Top of DATA FOR THIS TASK

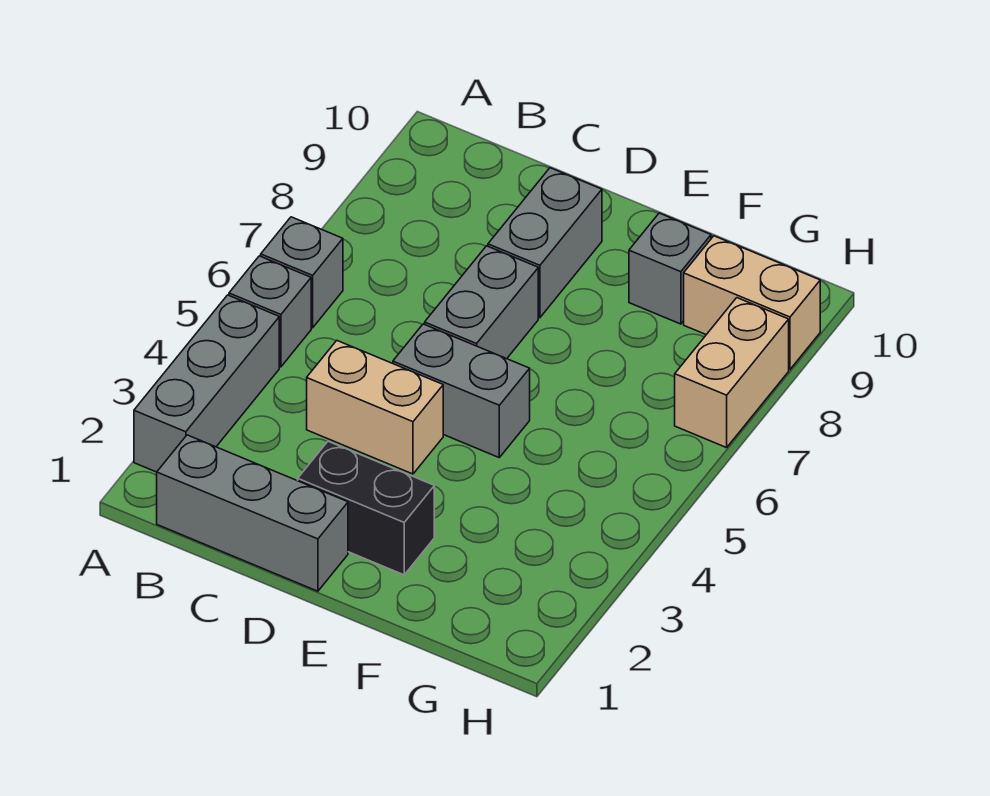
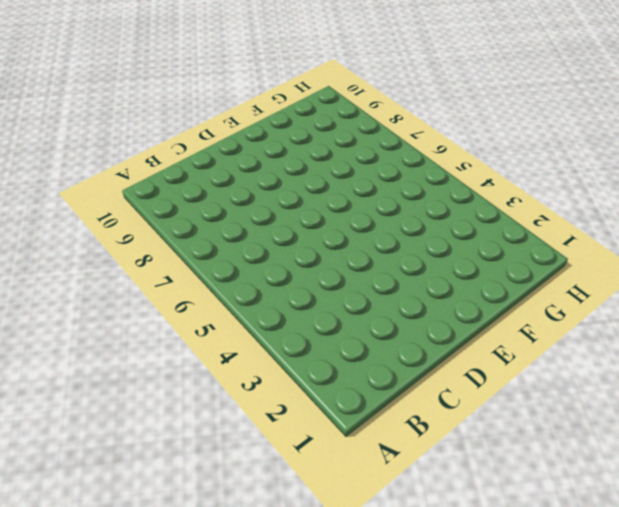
none -> grey brick A2:A4 level 1
none -> grey brick A5 level 1
none -> grey brick A6 level 1

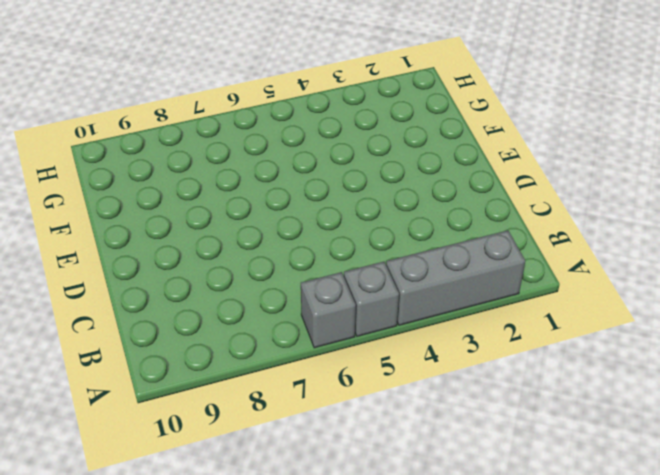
none -> grey brick B1:D1 level 1
none -> tan brick C4:D4 level 1
none -> black brick D2:E2 level 1

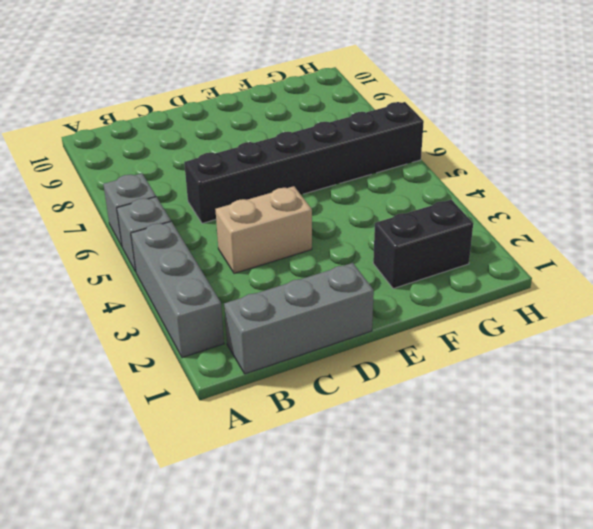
black brick C6:H6 level 1 -> grey brick D6:D7 level 1
black brick F2:G2 level 1 -> black brick D2:E2 level 1
none -> grey brick D5:E5 level 1
none -> grey brick D8:D9 level 1
none -> grey brick F9 level 1

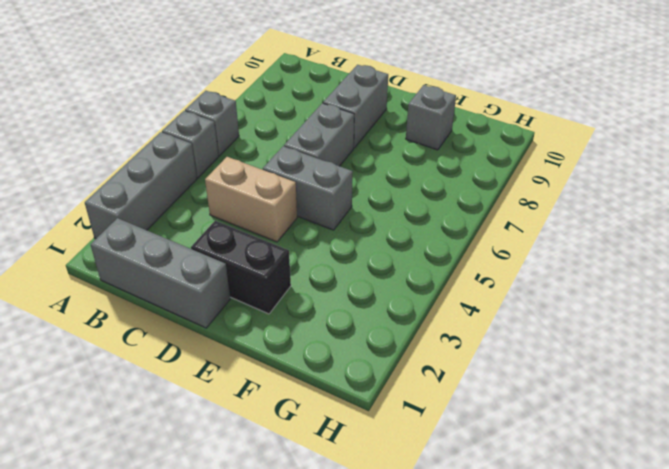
none -> tan brick G9:H9 level 1
none -> tan brick H7:H8 level 1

Bottom of DATA FOR THIS TASK

● **EXERCISE**: In the listing, find every line containing the word "none" and list it.

● **RESULT**:
none -> grey brick A2:A4 level 1
none -> grey brick A5 level 1
none -> grey brick A6 level 1
none -> grey brick B1:D1 level 1
none -> tan brick C4:D4 level 1
none -> black brick D2:E2 level 1
none -> grey brick D5:E5 level 1
none -> grey brick D8:D9 level 1
none -> grey brick F9 level 1
none -> tan brick G9:H9 level 1
none -> tan brick H7:H8 level 1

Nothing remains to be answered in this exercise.